EXERCISE DETAILS. Transcribe the data that follows precisely, omitting nothing.

─── GIVEN ENTRIES

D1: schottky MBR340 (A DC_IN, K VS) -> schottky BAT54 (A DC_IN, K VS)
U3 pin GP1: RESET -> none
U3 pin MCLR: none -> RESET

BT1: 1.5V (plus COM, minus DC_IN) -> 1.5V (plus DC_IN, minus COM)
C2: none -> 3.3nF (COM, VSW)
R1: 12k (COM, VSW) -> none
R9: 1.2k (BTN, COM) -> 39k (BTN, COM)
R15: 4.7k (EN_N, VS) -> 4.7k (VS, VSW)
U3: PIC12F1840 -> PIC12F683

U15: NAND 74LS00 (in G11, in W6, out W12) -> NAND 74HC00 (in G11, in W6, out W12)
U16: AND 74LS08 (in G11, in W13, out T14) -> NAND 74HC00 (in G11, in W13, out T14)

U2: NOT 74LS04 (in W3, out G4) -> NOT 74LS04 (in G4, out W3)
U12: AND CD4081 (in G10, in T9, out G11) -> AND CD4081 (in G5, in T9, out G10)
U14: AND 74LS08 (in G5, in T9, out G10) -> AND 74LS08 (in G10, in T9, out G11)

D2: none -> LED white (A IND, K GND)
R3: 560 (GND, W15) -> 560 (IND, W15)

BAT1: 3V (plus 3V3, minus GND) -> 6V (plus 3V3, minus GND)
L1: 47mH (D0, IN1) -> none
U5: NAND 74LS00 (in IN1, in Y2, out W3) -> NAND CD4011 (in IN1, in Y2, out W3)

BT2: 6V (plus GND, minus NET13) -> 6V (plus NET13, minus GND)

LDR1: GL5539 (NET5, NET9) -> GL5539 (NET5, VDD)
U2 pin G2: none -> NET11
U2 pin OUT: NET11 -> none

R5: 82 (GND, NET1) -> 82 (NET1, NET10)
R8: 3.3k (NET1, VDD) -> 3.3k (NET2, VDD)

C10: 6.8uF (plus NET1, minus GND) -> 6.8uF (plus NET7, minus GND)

──────

WRITTEN REPLY.
D1: schottky MBR340 (A DC_IN, K VS) -> schottky BAT54 (A DC_IN, K VS)
U3 pin GP1: RESET -> none
U3 pin MCLR: none -> RESET

BT1: 1.5V (plus COM, minus DC_IN) -> 1.5V (plus DC_IN, minus COM)
C2: none -> 3.3nF (COM, VSW)
R1: 12k (COM, VSW) -> none
R9: 1.2k (BTN, COM) -> 39k (BTN, COM)
R15: 4.7k (EN_N, VS) -> 4.7k (VS, VSW)
U3: PIC12F1840 -> PIC12F683

U15: NAND 74LS00 (in G11, in W6, out W12) -> NAND 74HC00 (in G11, in W6, out W12)
U16: AND 74LS08 (in G11, in W13, out T14) -> NAND 74HC00 (in G11, in W13, out T14)

U2: NOT 74LS04 (in W3, out G4) -> NOT 74LS04 (in G4, out W3)
U12: AND CD4081 (in G10, in T9, out G11) -> AND CD4081 (in G5, in T9, out G10)
U14: AND 74LS08 (in G5, in T9, out G10) -> AND 74LS08 (in G10, in T9, out G11)

D2: none -> LED white (A IND, K GND)
R3: 560 (GND, W15) -> 560 (IND, W15)

BAT1: 3V (plus 3V3, minus GND) -> 6V (plus 3V3, minus GND)
L1: 47mH (D0, IN1) -> none
U5: NAND 74LS00 (in IN1, in Y2, out W3) -> NAND CD4011 (in IN1, in Y2, out W3)

BT2: 6V (plus GND, minus NET13) -> 6V (plus NET13, minus GND)

LDR1: GL5539 (NET5, NET9) -> GL5539 (NET5, VDD)
U2 pin G2: none -> NET11
U2 pin OUT: NET11 -> none

R5: 82 (GND, NET1) -> 82 (NET1, NET10)
R8: 3.3k (NET1, VDD) -> 3.3k (NET2, VDD)

C10: 6.8uF (plus NET1, minus GND) -> 6.8uF (plus NET7, minus GND)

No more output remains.